Problem requirements — Copy each line below word for word and drop every image.

Given information —
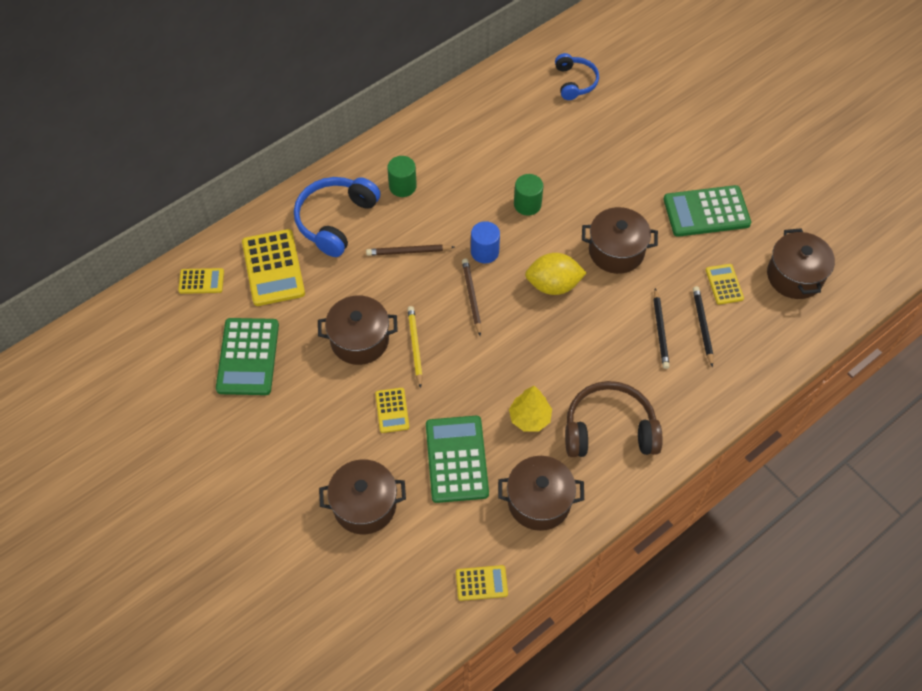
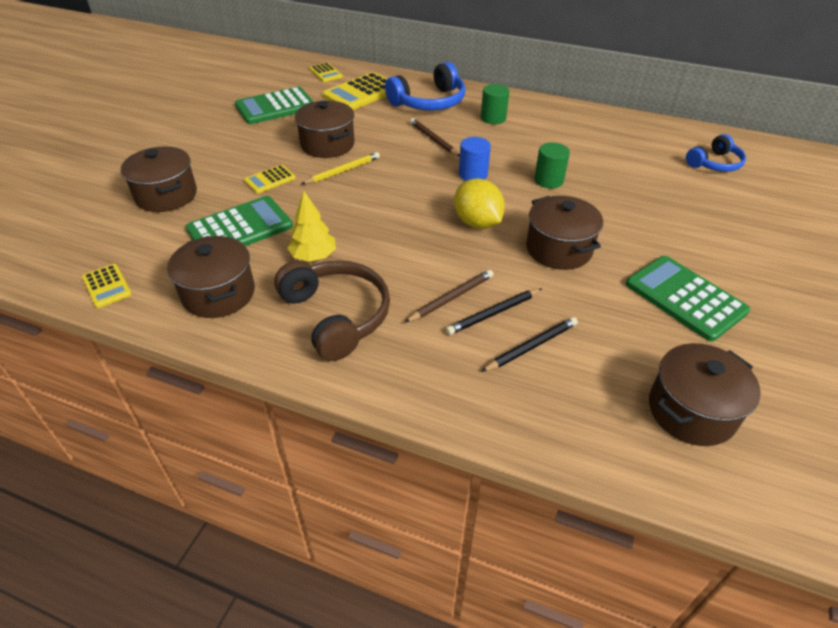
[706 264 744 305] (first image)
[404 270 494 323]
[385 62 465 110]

Exercise output —
[706 264 744 305] (first image)
[404 270 494 323]
[385 62 465 110]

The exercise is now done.